• [WHAT TO PRODUCE] Collect every line below that contains the word "gray", copying each one in full.

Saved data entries
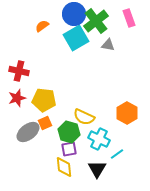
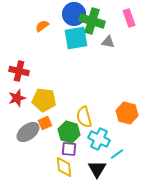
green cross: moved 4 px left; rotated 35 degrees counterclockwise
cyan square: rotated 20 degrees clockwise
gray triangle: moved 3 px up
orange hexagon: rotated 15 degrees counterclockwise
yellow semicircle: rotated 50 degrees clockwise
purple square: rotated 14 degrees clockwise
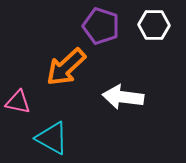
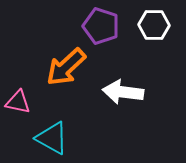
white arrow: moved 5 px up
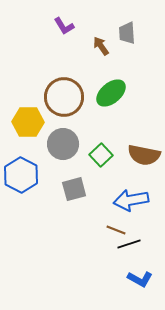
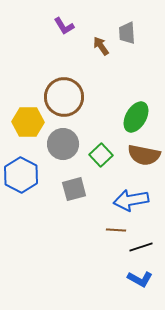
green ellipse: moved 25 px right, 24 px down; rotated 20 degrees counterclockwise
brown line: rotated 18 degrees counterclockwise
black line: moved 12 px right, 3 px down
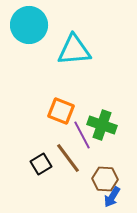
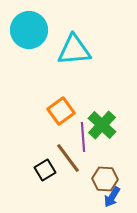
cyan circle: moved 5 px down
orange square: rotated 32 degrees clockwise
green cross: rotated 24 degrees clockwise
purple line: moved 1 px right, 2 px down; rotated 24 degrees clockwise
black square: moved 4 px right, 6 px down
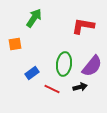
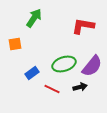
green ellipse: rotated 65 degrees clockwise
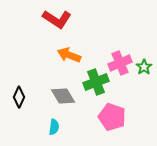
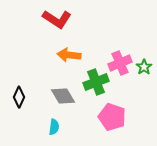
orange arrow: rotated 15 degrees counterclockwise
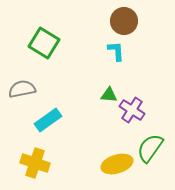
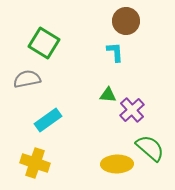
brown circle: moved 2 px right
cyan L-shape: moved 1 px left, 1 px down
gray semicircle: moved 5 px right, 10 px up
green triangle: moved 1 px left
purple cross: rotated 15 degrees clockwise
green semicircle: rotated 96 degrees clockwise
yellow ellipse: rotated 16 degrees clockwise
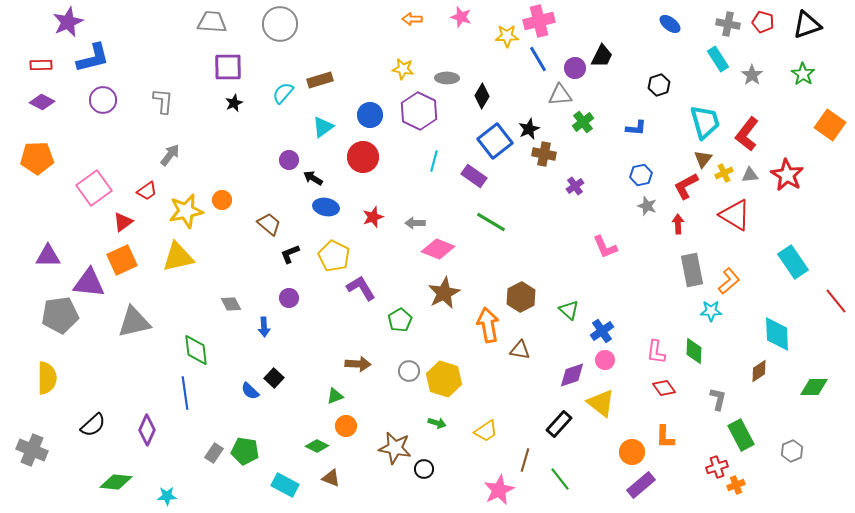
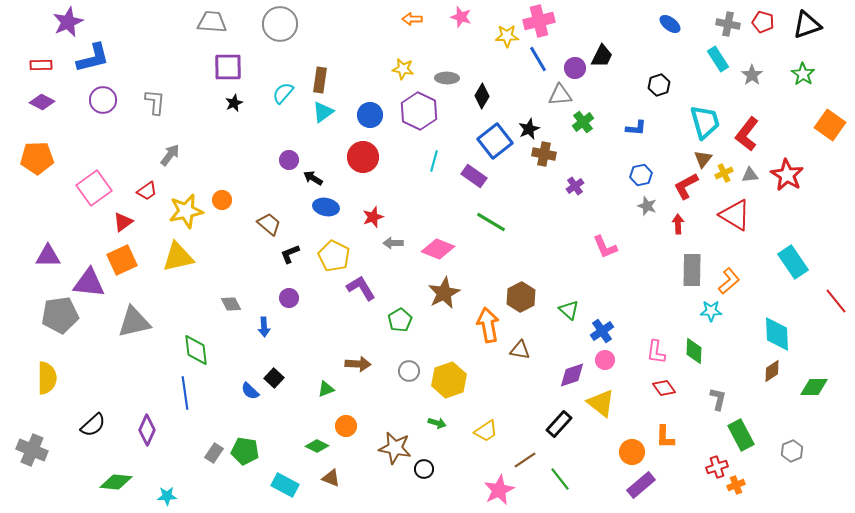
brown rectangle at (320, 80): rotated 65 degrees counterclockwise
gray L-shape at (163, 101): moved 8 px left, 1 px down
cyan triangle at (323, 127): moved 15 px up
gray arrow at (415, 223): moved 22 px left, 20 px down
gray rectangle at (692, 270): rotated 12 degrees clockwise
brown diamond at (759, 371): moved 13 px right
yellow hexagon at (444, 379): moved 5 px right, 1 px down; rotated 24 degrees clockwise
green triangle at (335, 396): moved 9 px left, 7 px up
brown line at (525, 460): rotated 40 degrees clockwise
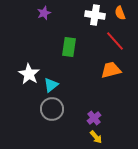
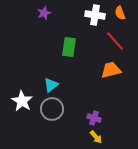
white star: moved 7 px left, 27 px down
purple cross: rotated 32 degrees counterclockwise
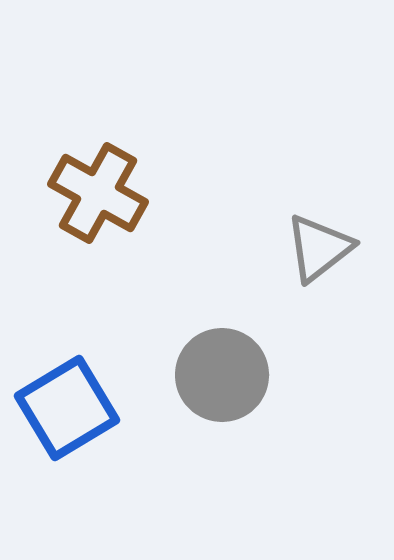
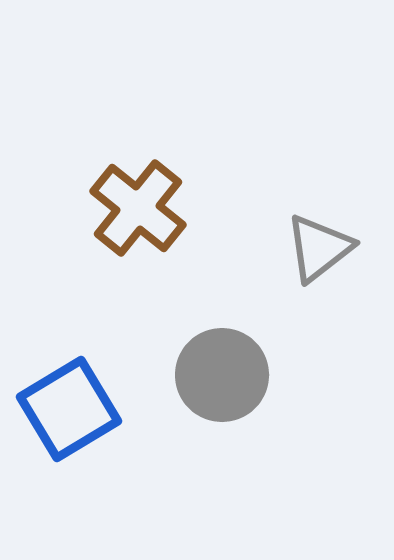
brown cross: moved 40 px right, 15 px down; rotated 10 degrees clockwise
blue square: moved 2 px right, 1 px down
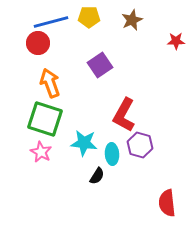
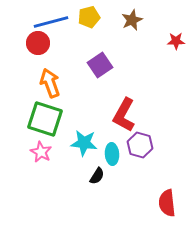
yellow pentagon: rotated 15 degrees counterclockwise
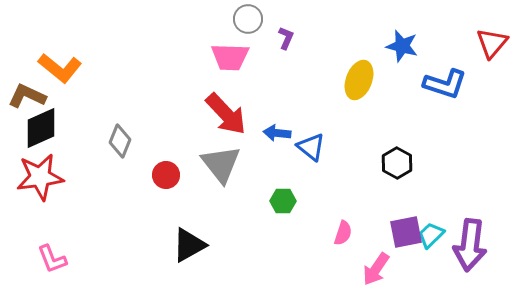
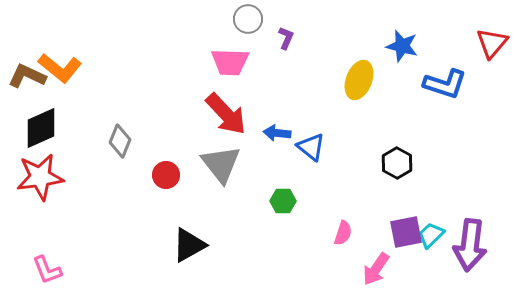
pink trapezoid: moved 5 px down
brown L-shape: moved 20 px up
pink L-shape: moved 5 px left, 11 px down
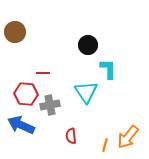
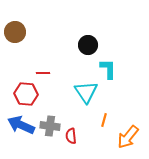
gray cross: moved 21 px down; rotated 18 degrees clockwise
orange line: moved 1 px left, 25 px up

• [ANSWER TO THIS EXERCISE]
gray triangle: moved 3 px up
gray semicircle: moved 5 px right, 10 px up
gray L-shape at (163, 101): moved 8 px left, 1 px down
gray arrow at (415, 223): moved 22 px left, 20 px down
gray rectangle at (692, 270): rotated 12 degrees clockwise
gray cross: moved 21 px down; rotated 18 degrees clockwise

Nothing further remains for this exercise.